======== Çıkarılan öğeler ========

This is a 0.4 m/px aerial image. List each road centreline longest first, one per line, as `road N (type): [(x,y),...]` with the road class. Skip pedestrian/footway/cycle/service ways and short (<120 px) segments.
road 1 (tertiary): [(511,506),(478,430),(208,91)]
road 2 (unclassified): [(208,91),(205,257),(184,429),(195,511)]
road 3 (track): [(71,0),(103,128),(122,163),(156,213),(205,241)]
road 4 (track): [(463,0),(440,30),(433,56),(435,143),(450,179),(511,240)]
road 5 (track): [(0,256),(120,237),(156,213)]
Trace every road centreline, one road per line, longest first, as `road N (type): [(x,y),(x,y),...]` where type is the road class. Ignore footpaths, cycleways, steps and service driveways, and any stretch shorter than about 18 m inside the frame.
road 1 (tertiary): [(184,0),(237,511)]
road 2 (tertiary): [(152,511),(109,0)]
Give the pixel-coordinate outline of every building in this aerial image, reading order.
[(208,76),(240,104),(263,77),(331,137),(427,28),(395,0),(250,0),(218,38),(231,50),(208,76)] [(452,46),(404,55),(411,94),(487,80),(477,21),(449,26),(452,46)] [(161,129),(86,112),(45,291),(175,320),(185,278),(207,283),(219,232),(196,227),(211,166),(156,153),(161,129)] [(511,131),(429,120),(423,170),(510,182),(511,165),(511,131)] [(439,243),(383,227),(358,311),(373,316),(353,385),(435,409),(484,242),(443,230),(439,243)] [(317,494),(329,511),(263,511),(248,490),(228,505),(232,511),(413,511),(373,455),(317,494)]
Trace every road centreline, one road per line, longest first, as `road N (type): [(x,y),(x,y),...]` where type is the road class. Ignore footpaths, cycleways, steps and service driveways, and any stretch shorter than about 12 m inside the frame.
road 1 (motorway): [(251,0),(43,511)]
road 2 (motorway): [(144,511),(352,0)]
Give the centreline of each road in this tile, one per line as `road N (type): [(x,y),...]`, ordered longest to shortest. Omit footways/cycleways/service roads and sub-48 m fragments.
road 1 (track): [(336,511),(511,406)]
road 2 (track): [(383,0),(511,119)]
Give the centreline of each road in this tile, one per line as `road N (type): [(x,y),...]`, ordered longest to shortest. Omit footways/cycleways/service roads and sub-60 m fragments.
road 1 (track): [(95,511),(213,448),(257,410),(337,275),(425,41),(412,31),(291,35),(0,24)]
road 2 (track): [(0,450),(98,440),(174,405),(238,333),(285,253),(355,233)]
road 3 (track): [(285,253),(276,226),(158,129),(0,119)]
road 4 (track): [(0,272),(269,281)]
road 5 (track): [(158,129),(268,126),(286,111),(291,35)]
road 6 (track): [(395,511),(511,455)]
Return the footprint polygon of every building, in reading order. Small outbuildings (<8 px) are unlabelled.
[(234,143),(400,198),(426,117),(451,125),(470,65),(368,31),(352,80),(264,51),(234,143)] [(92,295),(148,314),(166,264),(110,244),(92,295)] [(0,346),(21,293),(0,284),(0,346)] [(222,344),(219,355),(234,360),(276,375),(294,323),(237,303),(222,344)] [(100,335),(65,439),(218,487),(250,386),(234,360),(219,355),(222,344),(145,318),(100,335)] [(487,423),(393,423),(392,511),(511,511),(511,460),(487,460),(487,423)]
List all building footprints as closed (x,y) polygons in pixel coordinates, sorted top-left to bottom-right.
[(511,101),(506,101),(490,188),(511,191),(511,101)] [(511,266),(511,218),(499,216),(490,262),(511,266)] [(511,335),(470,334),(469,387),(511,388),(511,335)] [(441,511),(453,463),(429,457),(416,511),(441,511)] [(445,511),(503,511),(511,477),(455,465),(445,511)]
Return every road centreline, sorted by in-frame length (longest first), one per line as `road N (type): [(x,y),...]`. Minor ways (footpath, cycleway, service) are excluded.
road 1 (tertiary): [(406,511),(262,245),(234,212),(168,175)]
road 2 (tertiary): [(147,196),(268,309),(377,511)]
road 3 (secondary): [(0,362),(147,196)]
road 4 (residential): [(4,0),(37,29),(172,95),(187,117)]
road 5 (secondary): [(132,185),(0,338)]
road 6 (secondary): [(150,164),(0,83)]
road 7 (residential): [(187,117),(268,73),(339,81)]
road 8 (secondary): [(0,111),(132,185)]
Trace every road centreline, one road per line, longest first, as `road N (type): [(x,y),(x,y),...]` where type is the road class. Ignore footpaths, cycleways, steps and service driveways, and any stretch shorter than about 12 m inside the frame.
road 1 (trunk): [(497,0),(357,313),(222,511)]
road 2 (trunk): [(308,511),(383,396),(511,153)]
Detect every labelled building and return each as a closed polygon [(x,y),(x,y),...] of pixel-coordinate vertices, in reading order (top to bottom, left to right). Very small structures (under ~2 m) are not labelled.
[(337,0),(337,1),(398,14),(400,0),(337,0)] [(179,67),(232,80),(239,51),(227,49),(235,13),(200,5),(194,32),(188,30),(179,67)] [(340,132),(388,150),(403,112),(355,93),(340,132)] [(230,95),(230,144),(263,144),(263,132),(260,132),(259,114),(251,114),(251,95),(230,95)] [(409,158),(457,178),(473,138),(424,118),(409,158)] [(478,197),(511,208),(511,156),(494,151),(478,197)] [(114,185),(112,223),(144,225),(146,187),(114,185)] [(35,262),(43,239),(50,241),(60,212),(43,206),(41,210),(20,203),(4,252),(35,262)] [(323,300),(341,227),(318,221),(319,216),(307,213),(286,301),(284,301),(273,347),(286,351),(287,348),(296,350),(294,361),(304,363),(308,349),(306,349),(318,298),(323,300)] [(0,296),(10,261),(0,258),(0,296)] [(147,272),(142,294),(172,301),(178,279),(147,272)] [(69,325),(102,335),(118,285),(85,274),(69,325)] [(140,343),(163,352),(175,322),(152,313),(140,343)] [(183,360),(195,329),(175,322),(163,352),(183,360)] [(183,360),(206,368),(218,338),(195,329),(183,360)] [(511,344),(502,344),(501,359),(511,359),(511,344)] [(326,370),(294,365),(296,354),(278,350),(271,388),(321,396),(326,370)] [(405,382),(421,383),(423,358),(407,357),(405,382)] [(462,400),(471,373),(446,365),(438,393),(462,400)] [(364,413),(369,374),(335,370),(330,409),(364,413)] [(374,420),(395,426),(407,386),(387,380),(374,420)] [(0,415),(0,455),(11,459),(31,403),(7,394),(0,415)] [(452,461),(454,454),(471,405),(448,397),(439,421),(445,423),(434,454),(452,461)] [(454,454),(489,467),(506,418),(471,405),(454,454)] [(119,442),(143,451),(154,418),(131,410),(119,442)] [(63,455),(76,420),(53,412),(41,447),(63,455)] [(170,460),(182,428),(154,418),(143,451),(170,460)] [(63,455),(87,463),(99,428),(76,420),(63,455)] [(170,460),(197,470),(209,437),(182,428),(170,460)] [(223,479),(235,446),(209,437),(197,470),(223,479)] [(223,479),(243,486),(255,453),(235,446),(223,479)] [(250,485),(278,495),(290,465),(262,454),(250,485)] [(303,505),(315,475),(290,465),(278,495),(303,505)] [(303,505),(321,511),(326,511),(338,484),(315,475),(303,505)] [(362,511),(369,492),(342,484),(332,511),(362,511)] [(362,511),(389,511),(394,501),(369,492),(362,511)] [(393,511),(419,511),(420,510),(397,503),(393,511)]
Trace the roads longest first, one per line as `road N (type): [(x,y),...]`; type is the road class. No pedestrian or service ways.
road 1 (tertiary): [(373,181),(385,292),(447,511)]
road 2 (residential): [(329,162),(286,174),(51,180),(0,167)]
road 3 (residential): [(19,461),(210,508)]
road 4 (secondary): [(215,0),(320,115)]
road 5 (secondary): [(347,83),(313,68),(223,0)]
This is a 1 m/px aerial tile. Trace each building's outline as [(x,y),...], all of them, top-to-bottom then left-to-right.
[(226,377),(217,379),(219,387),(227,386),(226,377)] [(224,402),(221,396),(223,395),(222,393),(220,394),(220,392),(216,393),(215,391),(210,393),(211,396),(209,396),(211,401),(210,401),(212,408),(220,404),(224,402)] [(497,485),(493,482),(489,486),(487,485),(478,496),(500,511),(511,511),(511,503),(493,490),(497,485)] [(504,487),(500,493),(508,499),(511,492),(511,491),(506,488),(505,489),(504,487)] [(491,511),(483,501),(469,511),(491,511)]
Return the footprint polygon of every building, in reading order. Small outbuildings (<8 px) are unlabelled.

========

Görev.
Yukarıdaki öğelerde "Give the pixel-coordinate" geçen satırdan başlayın ve "road 6 (track): [(395,511),(511,455)]" geçen satırda durun. Bu iki satır dahil aradaki her satırı hiçbir değişiklik yapmadan yeniden yazın.

Alıştırma çıktısı.
Give the pixel-coordinate outline of every building in this aerial image, reading order.
[(208,76),(240,104),(263,77),(331,137),(427,28),(395,0),(250,0),(218,38),(231,50),(208,76)] [(452,46),(404,55),(411,94),(487,80),(477,21),(449,26),(452,46)] [(161,129),(86,112),(45,291),(175,320),(185,278),(207,283),(219,232),(196,227),(211,166),(156,153),(161,129)] [(511,131),(429,120),(423,170),(510,182),(511,165),(511,131)] [(439,243),(383,227),(358,311),(373,316),(353,385),(435,409),(484,242),(443,230),(439,243)] [(317,494),(329,511),(263,511),(248,490),(228,505),(232,511),(413,511),(373,455),(317,494)]
Trace every road centreline, one road per line, longest first, as `road N (type): [(x,y),(x,y),...]` where type is the road class. Ignore footpaths, cycleways, steps and service driveways, and any stretch shorter than about 12 m inside the frame.
road 1 (motorway): [(251,0),(43,511)]
road 2 (motorway): [(144,511),(352,0)]
Give the centreline of each road in this tile, one per line as `road N (type): [(x,y),...]`, ordered longest to shortest. Omit footways/cycleways/service roads and sub-48 m fragments.
road 1 (track): [(336,511),(511,406)]
road 2 (track): [(383,0),(511,119)]
Give the centreline of each road in this tile, one per line as `road N (type): [(x,y),...]`, ordered longest to shortest. Omit footways/cycleways/service roads and sub-60 m fragments.
road 1 (track): [(95,511),(213,448),(257,410),(337,275),(425,41),(412,31),(291,35),(0,24)]
road 2 (track): [(0,450),(98,440),(174,405),(238,333),(285,253),(355,233)]
road 3 (track): [(285,253),(276,226),(158,129),(0,119)]
road 4 (track): [(0,272),(269,281)]
road 5 (track): [(158,129),(268,126),(286,111),(291,35)]
road 6 (track): [(395,511),(511,455)]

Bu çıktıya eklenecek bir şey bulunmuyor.